WHAT IS BEING ASKED - Everything in the listing below needs restating exactly, apart from the pictures.

DATASET SECTION -
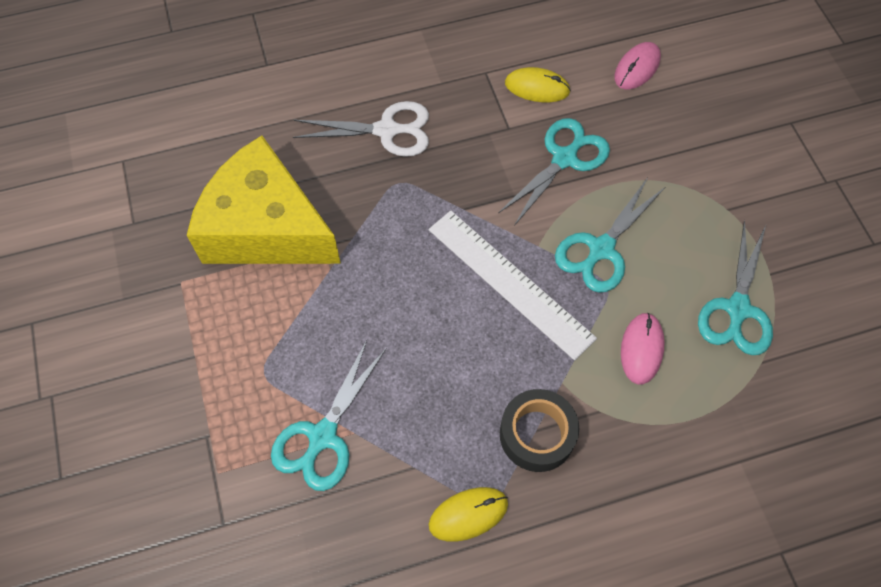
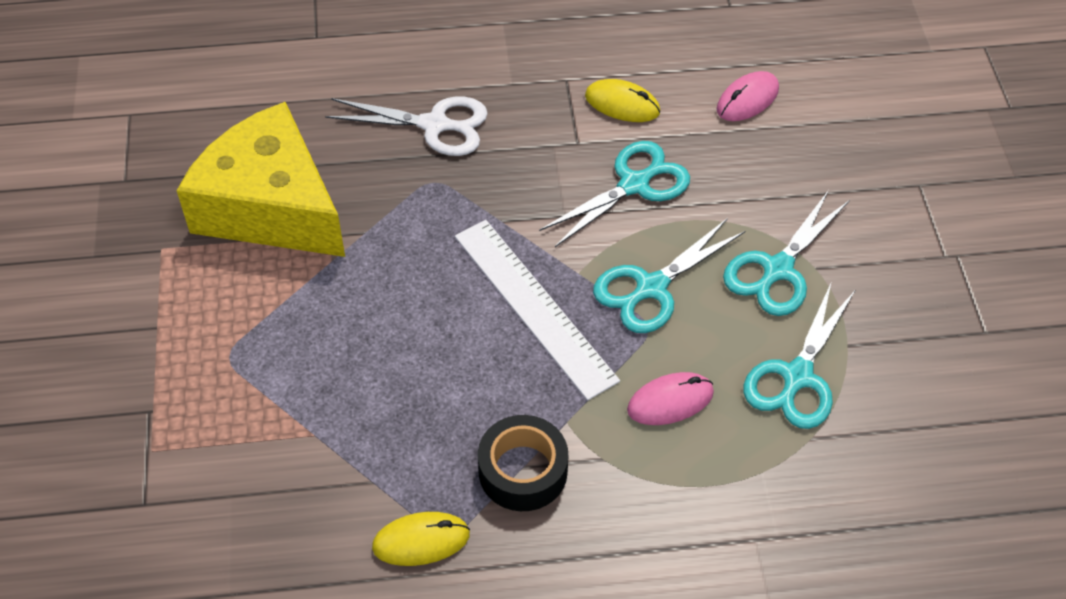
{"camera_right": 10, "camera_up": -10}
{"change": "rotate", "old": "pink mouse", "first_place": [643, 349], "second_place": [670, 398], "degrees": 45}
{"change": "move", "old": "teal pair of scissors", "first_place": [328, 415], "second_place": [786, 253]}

RESULT OF THE TASK -
{"camera_right": 10, "camera_up": -10}
{"change": "rotate", "old": "pink mouse", "first_place": [643, 349], "second_place": [670, 398], "degrees": 45}
{"change": "move", "old": "teal pair of scissors", "first_place": [328, 415], "second_place": [786, 253]}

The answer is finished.